(DATASET CONTENT)
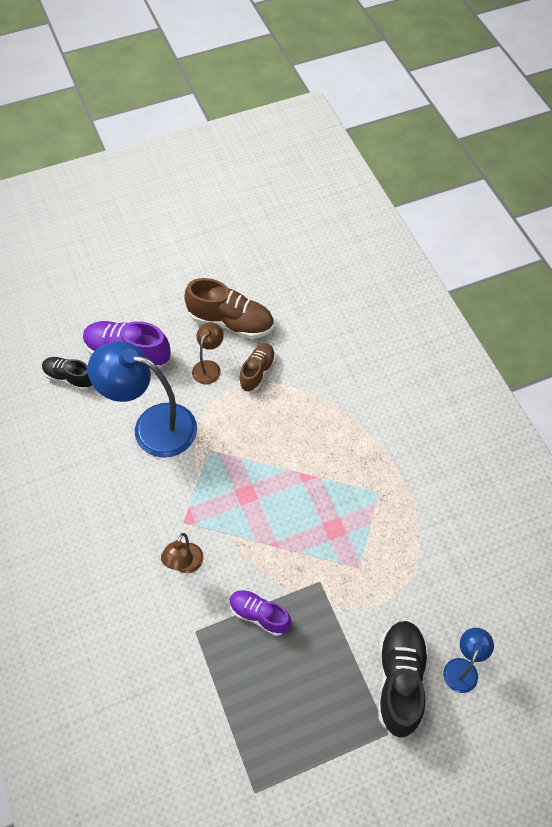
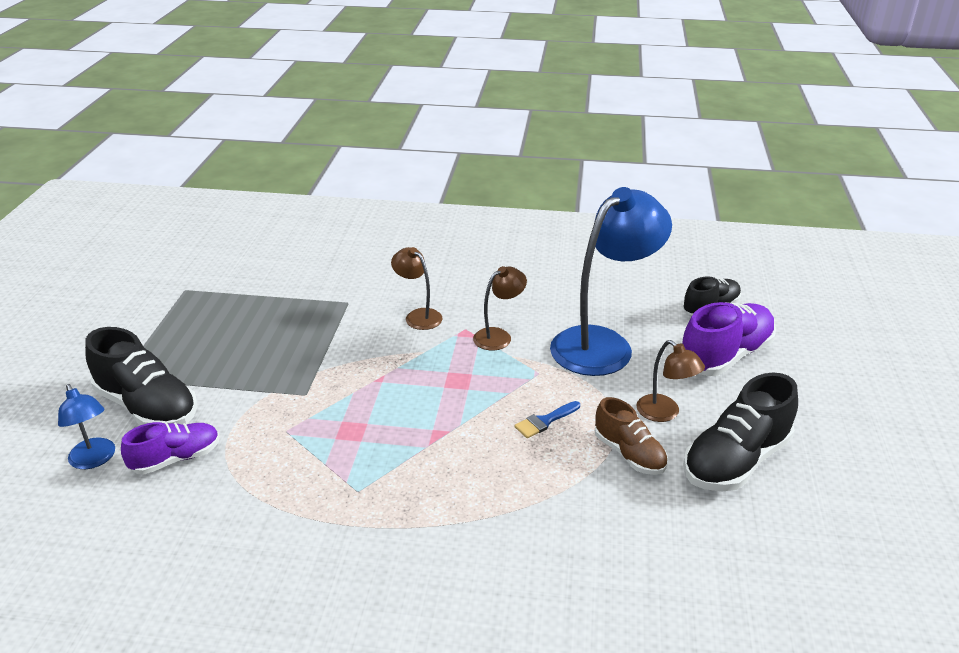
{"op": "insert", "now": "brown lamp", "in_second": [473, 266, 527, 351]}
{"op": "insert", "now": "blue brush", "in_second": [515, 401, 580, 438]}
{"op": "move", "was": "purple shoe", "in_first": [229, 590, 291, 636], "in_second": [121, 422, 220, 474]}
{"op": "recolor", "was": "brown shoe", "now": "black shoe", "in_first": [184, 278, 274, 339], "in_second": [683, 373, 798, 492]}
(End DATASET CONTENT)
**ASSIGNED TASK**
Hand back every line of the material, exactly, without the pictures.

**RESPONSE TO THE EXERCISE**
{"op": "insert", "now": "brown lamp", "in_second": [473, 266, 527, 351]}
{"op": "insert", "now": "blue brush", "in_second": [515, 401, 580, 438]}
{"op": "move", "was": "purple shoe", "in_first": [229, 590, 291, 636], "in_second": [121, 422, 220, 474]}
{"op": "recolor", "was": "brown shoe", "now": "black shoe", "in_first": [184, 278, 274, 339], "in_second": [683, 373, 798, 492]}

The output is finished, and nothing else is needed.